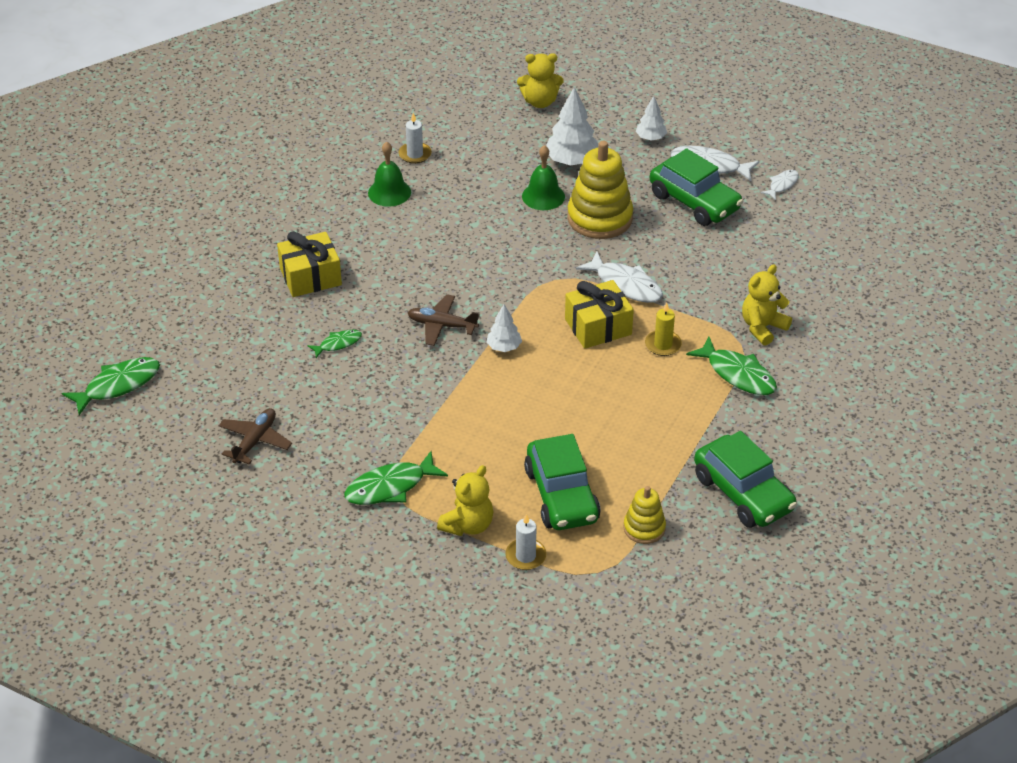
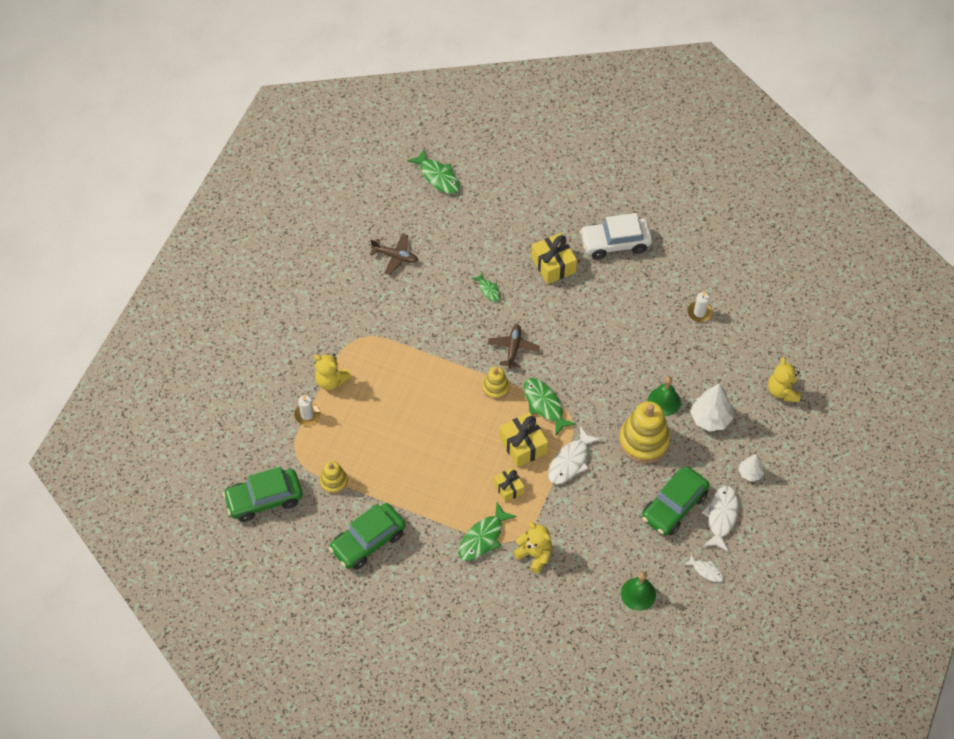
camera: 85 degrees right, 15 degrees up
(288, 217) = (615, 243): none -> white car
(389, 192) = (652, 301): green bell -> green bell (638, 594)
(390, 487) = (361, 334): green fish -> green fish (544, 405)
(504, 347) = (495, 388): white tree -> yellow stacking toy
(561, 495) = (359, 432): green car -> green car (264, 499)
(663, 345) = (508, 488): yellow candle -> yellow gift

============================================================

> How to complete this task: Can you retype every record above exactly, leaving out the pictures?

> Completed task:
camera: 85 degrees right, 15 degrees up
(288, 217) = (615, 243): none -> white car
(389, 192) = (652, 301): green bell -> green bell (638, 594)
(390, 487) = (361, 334): green fish -> green fish (544, 405)
(504, 347) = (495, 388): white tree -> yellow stacking toy
(561, 495) = (359, 432): green car -> green car (264, 499)
(663, 345) = (508, 488): yellow candle -> yellow gift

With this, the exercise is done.